### Action item
A word-for-word copy of the listing that follows is required.

### The data
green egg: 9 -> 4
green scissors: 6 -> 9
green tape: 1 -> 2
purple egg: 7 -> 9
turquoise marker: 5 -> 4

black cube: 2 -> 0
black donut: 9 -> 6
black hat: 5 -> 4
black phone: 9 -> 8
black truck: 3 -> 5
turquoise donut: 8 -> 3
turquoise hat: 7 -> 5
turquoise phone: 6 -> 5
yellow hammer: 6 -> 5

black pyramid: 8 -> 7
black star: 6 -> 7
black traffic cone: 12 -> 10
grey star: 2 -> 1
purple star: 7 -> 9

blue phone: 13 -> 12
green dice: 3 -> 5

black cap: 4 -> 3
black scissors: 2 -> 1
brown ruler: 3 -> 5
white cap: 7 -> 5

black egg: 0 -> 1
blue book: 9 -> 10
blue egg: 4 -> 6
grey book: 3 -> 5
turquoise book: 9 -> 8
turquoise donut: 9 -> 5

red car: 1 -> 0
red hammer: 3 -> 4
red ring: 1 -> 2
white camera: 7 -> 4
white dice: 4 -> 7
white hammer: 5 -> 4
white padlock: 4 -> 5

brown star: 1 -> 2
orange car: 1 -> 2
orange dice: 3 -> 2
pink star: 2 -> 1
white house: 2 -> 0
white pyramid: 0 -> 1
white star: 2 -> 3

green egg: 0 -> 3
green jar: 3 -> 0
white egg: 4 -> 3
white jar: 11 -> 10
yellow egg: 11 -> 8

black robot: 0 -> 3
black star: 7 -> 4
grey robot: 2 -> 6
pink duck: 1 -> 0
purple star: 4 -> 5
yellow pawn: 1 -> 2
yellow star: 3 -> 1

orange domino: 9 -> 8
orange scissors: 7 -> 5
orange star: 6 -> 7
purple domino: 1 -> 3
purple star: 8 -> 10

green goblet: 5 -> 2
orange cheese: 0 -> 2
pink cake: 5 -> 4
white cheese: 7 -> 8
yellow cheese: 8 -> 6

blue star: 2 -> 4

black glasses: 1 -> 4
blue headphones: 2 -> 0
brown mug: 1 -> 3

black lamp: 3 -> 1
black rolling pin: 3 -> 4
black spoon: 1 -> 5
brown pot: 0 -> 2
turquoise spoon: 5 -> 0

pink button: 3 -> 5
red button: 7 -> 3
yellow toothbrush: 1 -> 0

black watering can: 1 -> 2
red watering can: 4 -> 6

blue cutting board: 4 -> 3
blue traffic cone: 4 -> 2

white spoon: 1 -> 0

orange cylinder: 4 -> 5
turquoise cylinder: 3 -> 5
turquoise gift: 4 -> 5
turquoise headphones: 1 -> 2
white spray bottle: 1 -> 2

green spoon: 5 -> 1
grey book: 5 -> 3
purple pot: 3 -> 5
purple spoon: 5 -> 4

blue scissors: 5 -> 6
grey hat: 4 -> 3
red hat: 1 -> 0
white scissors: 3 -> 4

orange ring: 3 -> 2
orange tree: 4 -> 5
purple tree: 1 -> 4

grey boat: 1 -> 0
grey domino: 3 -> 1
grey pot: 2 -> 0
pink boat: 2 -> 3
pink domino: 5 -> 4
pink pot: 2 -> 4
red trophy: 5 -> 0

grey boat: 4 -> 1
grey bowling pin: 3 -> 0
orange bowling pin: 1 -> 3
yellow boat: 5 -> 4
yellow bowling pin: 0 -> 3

### Solution
green egg: 9 -> 4
green scissors: 6 -> 9
green tape: 1 -> 2
purple egg: 7 -> 9
turquoise marker: 5 -> 4

black cube: 2 -> 0
black donut: 9 -> 6
black hat: 5 -> 4
black phone: 9 -> 8
black truck: 3 -> 5
turquoise donut: 8 -> 3
turquoise hat: 7 -> 5
turquoise phone: 6 -> 5
yellow hammer: 6 -> 5

black pyramid: 8 -> 7
black star: 6 -> 7
black traffic cone: 12 -> 10
grey star: 2 -> 1
purple star: 7 -> 9

blue phone: 13 -> 12
green dice: 3 -> 5

black cap: 4 -> 3
black scissors: 2 -> 1
brown ruler: 3 -> 5
white cap: 7 -> 5

black egg: 0 -> 1
blue book: 9 -> 10
blue egg: 4 -> 6
grey book: 3 -> 5
turquoise book: 9 -> 8
turquoise donut: 9 -> 5

red car: 1 -> 0
red hammer: 3 -> 4
red ring: 1 -> 2
white camera: 7 -> 4
white dice: 4 -> 7
white hammer: 5 -> 4
white padlock: 4 -> 5

brown star: 1 -> 2
orange car: 1 -> 2
orange dice: 3 -> 2
pink star: 2 -> 1
white house: 2 -> 0
white pyramid: 0 -> 1
white star: 2 -> 3

green egg: 0 -> 3
green jar: 3 -> 0
white egg: 4 -> 3
white jar: 11 -> 10
yellow egg: 11 -> 8

black robot: 0 -> 3
black star: 7 -> 4
grey robot: 2 -> 6
pink duck: 1 -> 0
purple star: 4 -> 5
yellow pawn: 1 -> 2
yellow star: 3 -> 1

orange domino: 9 -> 8
orange scissors: 7 -> 5
orange star: 6 -> 7
purple domino: 1 -> 3
purple star: 8 -> 10

green goblet: 5 -> 2
orange cheese: 0 -> 2
pink cake: 5 -> 4
white cheese: 7 -> 8
yellow cheese: 8 -> 6

blue star: 2 -> 4

black glasses: 1 -> 4
blue headphones: 2 -> 0
brown mug: 1 -> 3

black lamp: 3 -> 1
black rolling pin: 3 -> 4
black spoon: 1 -> 5
brown pot: 0 -> 2
turquoise spoon: 5 -> 0

pink button: 3 -> 5
red button: 7 -> 3
yellow toothbrush: 1 -> 0

black watering can: 1 -> 2
red watering can: 4 -> 6

blue cutting board: 4 -> 3
blue traffic cone: 4 -> 2

white spoon: 1 -> 0

orange cylinder: 4 -> 5
turquoise cylinder: 3 -> 5
turquoise gift: 4 -> 5
turquoise headphones: 1 -> 2
white spray bottle: 1 -> 2

green spoon: 5 -> 1
grey book: 5 -> 3
purple pot: 3 -> 5
purple spoon: 5 -> 4

blue scissors: 5 -> 6
grey hat: 4 -> 3
red hat: 1 -> 0
white scissors: 3 -> 4

orange ring: 3 -> 2
orange tree: 4 -> 5
purple tree: 1 -> 4

grey boat: 1 -> 0
grey domino: 3 -> 1
grey pot: 2 -> 0
pink boat: 2 -> 3
pink domino: 5 -> 4
pink pot: 2 -> 4
red trophy: 5 -> 0

grey boat: 4 -> 1
grey bowling pin: 3 -> 0
orange bowling pin: 1 -> 3
yellow boat: 5 -> 4
yellow bowling pin: 0 -> 3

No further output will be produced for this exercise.